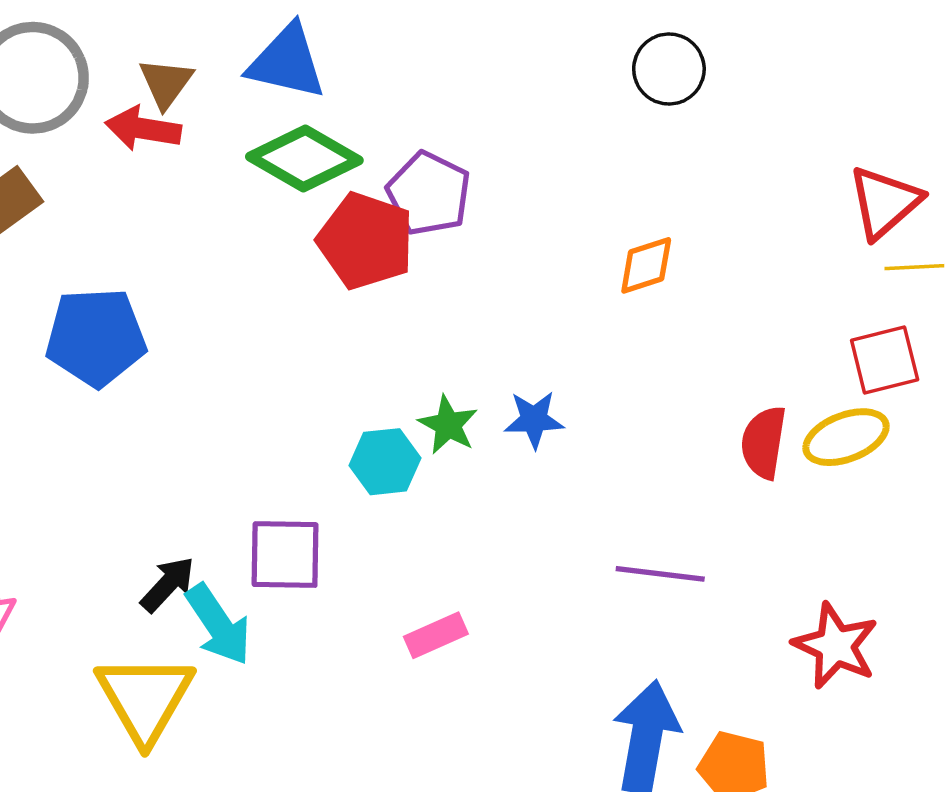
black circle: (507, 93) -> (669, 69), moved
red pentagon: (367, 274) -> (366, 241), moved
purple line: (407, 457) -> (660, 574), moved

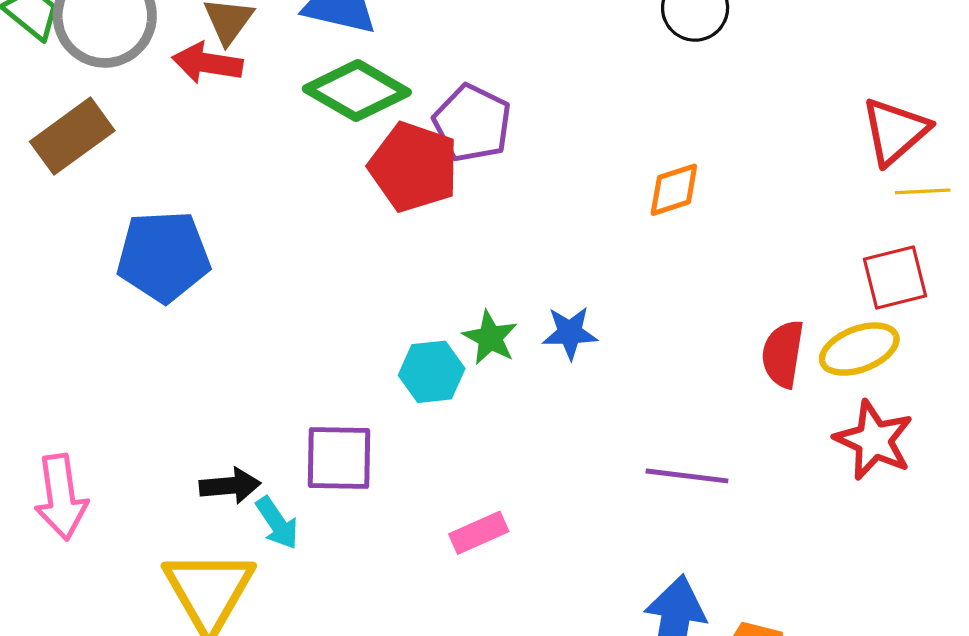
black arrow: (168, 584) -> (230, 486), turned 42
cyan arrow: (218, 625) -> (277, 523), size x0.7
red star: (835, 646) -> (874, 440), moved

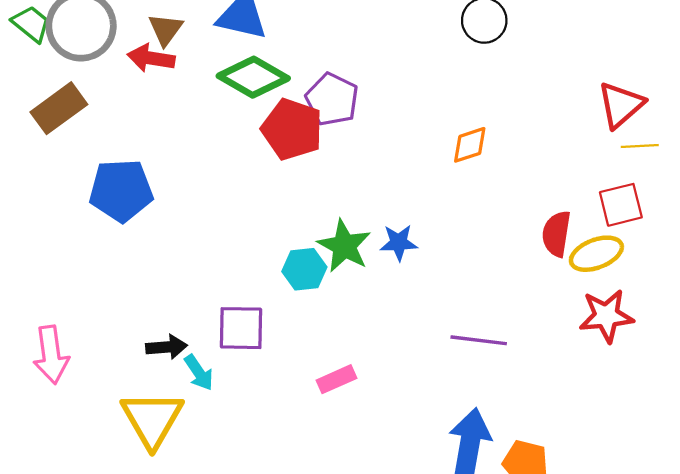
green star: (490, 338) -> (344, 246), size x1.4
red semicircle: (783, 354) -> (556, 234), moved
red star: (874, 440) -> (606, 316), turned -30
○ ○ ○ ○
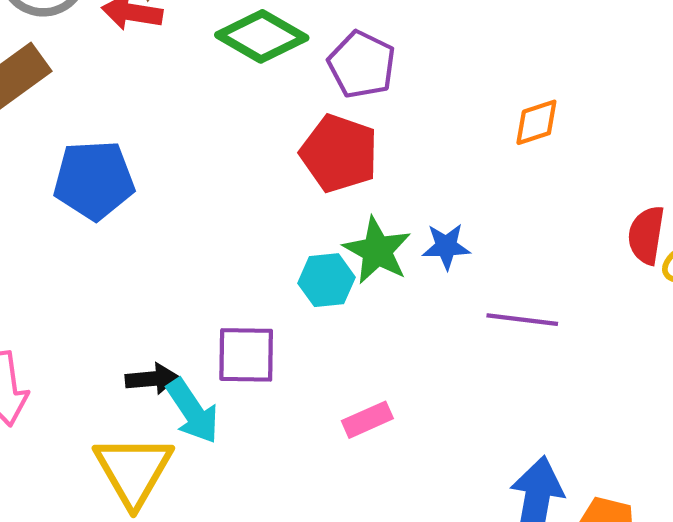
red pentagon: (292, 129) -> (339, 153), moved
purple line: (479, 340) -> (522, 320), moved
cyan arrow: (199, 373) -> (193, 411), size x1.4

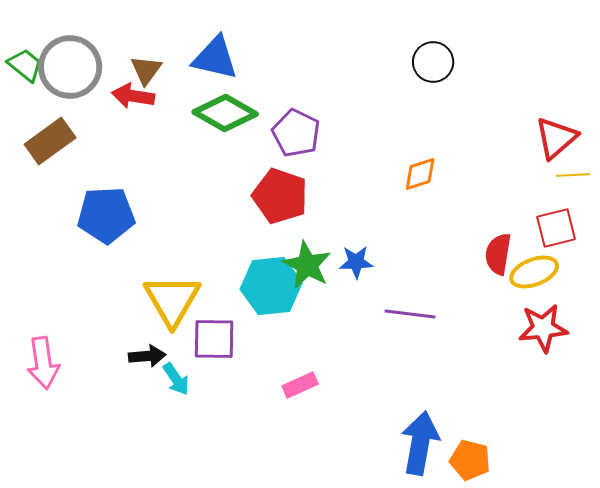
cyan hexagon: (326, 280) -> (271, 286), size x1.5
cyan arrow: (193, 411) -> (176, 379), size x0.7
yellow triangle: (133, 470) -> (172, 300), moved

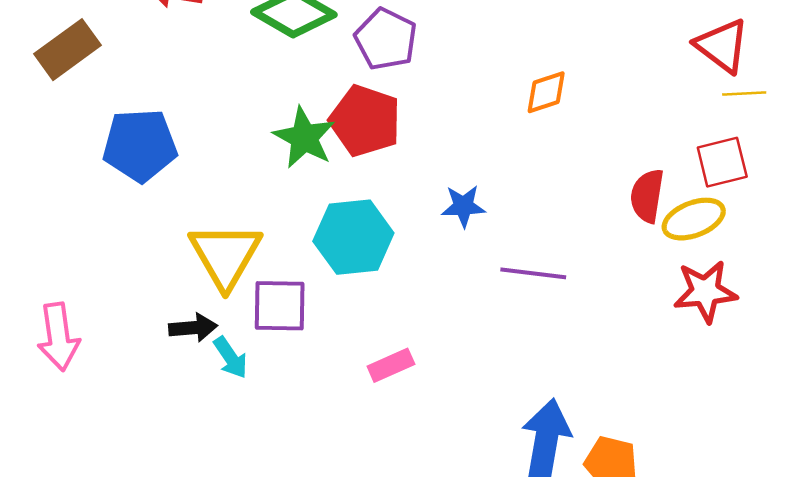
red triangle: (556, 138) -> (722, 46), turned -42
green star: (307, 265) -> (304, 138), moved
○ ○ ○ ○
= The problem =
Give exactly the lines above that run from the line with "black circle: (507, 93) -> (669, 69), moved" to the line with "cyan arrow: (218, 625)", both included, leaving every picture out.

= Solved exercise =
black circle: (507, 93) -> (669, 69), moved
red pentagon: (367, 274) -> (366, 241), moved
purple line: (407, 457) -> (660, 574), moved

black arrow: (168, 584) -> (230, 486), turned 42
cyan arrow: (218, 625) -> (277, 523), size x0.7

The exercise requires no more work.